WHAT IS BEING ASKED:
Scan the lines below; pull out those with "brown".

GIVEN MATERIAL:
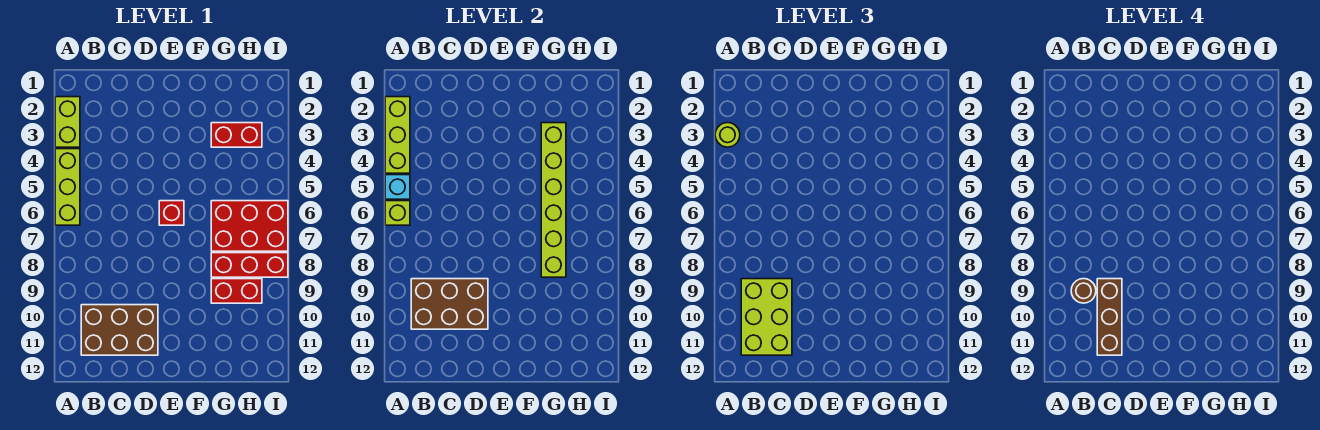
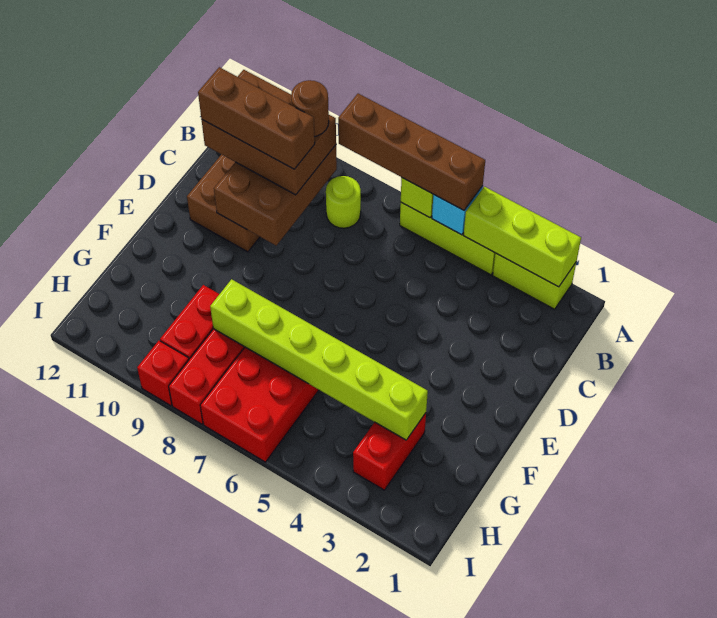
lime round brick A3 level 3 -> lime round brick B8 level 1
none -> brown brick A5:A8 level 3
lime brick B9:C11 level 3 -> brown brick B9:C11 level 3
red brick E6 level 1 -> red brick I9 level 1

RESULT FOR THIS TASK:
none -> brown brick A5:A8 level 3
lime brick B9:C11 level 3 -> brown brick B9:C11 level 3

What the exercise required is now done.